▶ _Aim of the task_
All that is needed is every record, duplicated exactly.

__________________________________________________

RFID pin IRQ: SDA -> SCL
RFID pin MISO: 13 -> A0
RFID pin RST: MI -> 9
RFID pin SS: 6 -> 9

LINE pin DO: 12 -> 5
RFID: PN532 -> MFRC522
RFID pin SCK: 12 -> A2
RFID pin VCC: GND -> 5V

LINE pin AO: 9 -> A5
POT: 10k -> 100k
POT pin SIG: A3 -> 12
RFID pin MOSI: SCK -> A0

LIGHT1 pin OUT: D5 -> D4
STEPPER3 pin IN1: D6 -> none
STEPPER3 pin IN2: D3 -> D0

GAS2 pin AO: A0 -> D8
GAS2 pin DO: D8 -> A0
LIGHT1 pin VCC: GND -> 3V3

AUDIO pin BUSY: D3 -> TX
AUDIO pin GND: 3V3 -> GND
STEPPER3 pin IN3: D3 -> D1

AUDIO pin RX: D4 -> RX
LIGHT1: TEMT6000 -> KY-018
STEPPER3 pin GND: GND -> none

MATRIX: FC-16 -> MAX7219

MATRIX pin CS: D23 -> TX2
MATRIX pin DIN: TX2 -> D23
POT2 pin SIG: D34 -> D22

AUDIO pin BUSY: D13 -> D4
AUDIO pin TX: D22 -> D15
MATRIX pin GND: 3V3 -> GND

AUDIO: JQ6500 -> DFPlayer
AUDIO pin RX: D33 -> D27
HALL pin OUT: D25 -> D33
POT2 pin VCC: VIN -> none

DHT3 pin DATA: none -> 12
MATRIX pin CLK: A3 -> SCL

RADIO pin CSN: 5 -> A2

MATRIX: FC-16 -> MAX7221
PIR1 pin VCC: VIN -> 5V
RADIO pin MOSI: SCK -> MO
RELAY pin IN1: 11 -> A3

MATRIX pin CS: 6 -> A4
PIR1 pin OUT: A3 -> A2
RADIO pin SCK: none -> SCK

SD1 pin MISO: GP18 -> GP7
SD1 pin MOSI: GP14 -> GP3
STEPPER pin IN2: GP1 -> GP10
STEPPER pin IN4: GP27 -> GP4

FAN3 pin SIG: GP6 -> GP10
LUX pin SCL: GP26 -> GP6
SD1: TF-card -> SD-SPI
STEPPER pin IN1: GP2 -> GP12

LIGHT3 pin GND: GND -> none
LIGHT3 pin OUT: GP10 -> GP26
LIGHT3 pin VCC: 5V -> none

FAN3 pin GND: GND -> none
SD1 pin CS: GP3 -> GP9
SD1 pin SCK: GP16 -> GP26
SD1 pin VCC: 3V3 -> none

__________________________________________________

▶ _Answer_
RFID pin IRQ: SDA -> SCL
RFID pin MISO: 13 -> A0
RFID pin RST: MI -> 9
RFID pin SS: 6 -> 9

LINE pin DO: 12 -> 5
RFID: PN532 -> MFRC522
RFID pin SCK: 12 -> A2
RFID pin VCC: GND -> 5V

LINE pin AO: 9 -> A5
POT: 10k -> 100k
POT pin SIG: A3 -> 12
RFID pin MOSI: SCK -> A0

LIGHT1 pin OUT: D5 -> D4
STEPPER3 pin IN1: D6 -> none
STEPPER3 pin IN2: D3 -> D0

GAS2 pin AO: A0 -> D8
GAS2 pin DO: D8 -> A0
LIGHT1 pin VCC: GND -> 3V3

AUDIO pin BUSY: D3 -> TX
AUDIO pin GND: 3V3 -> GND
STEPPER3 pin IN3: D3 -> D1

AUDIO pin RX: D4 -> RX
LIGHT1: TEMT6000 -> KY-018
STEPPER3 pin GND: GND -> none

MATRIX: FC-16 -> MAX7219

MATRIX pin CS: D23 -> TX2
MATRIX pin DIN: TX2 -> D23
POT2 pin SIG: D34 -> D22

AUDIO pin BUSY: D13 -> D4
AUDIO pin TX: D22 -> D15
MATRIX pin GND: 3V3 -> GND

AUDIO: JQ6500 -> DFPlayer
AUDIO pin RX: D33 -> D27
HALL pin OUT: D25 -> D33
POT2 pin VCC: VIN -> none

DHT3 pin DATA: none -> 12
MATRIX pin CLK: A3 -> SCL

RADIO pin CSN: 5 -> A2

MATRIX: FC-16 -> MAX7221
PIR1 pin VCC: VIN -> 5V
RADIO pin MOSI: SCK -> MO
RELAY pin IN1: 11 -> A3

MATRIX pin CS: 6 -> A4
PIR1 pin OUT: A3 -> A2
RADIO pin SCK: none -> SCK

SD1 pin MISO: GP18 -> GP7
SD1 pin MOSI: GP14 -> GP3
STEPPER pin IN2: GP1 -> GP10
STEPPER pin IN4: GP27 -> GP4

FAN3 pin SIG: GP6 -> GP10
LUX pin SCL: GP26 -> GP6
SD1: TF-card -> SD-SPI
STEPPER pin IN1: GP2 -> GP12

LIGHT3 pin GND: GND -> none
LIGHT3 pin OUT: GP10 -> GP26
LIGHT3 pin VCC: 5V -> none

FAN3 pin GND: GND -> none
SD1 pin CS: GP3 -> GP9
SD1 pin SCK: GP16 -> GP26
SD1 pin VCC: 3V3 -> none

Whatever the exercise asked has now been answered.